### Data section
#####
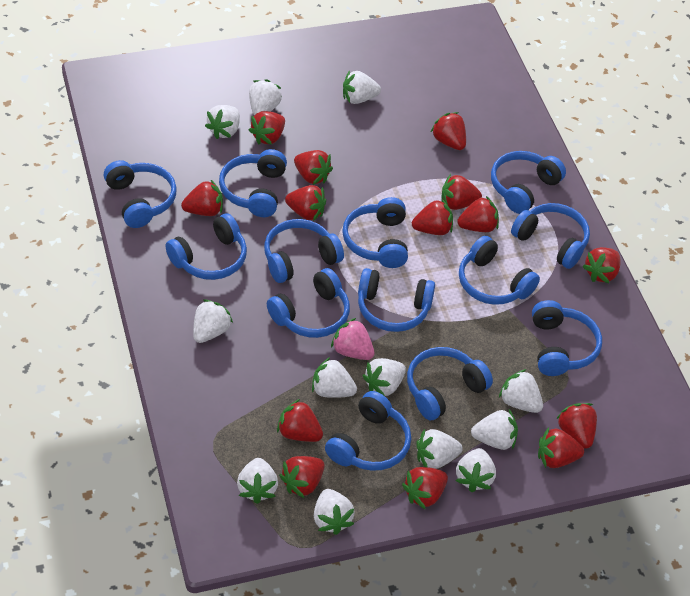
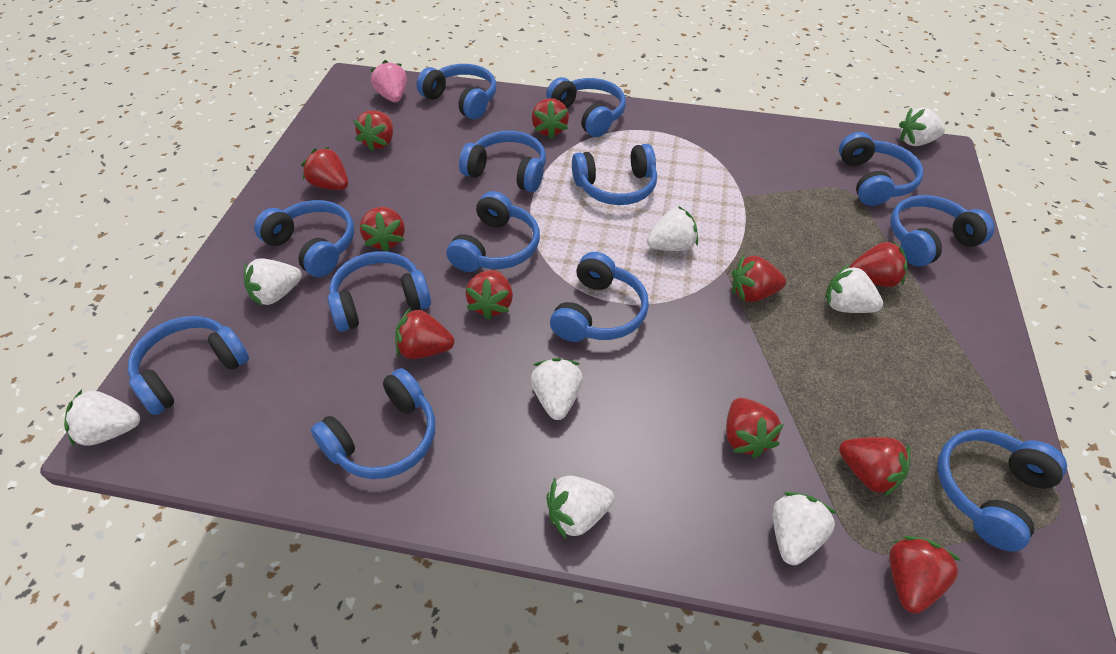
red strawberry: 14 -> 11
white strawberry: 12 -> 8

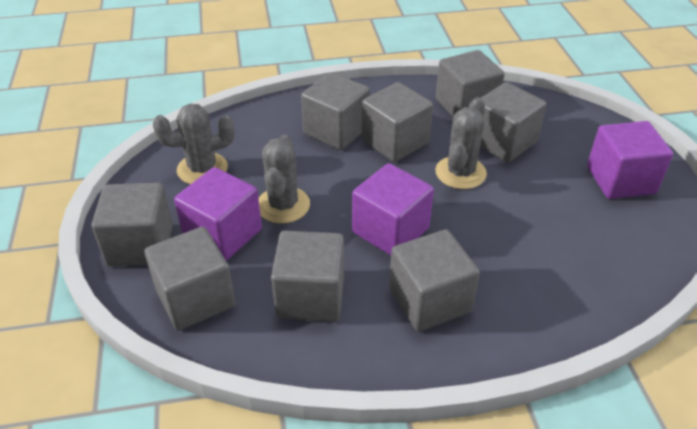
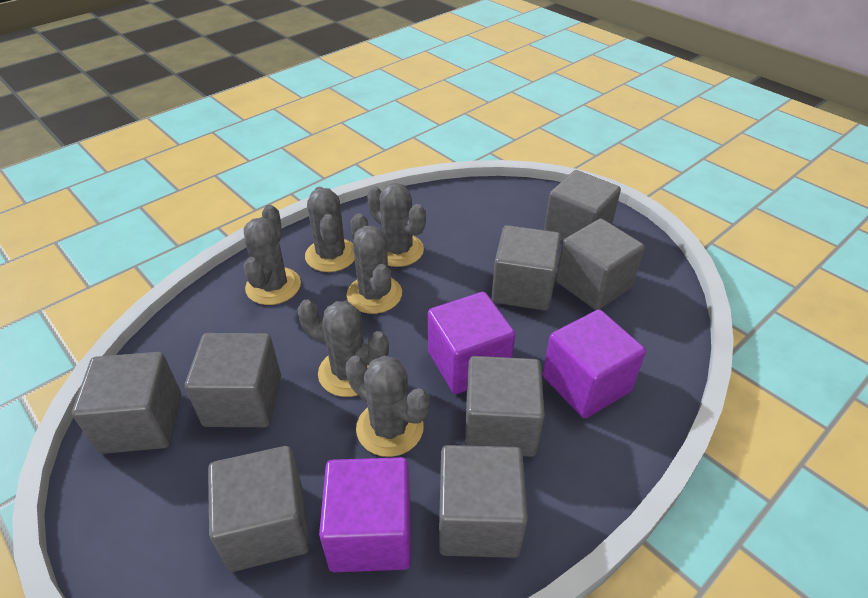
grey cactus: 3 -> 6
#####
### About this task
Would you please retype all the data exactly? Leave out whatever pictures it holds.

### Solution
red strawberry: 14 -> 11
white strawberry: 12 -> 8

grey cactus: 3 -> 6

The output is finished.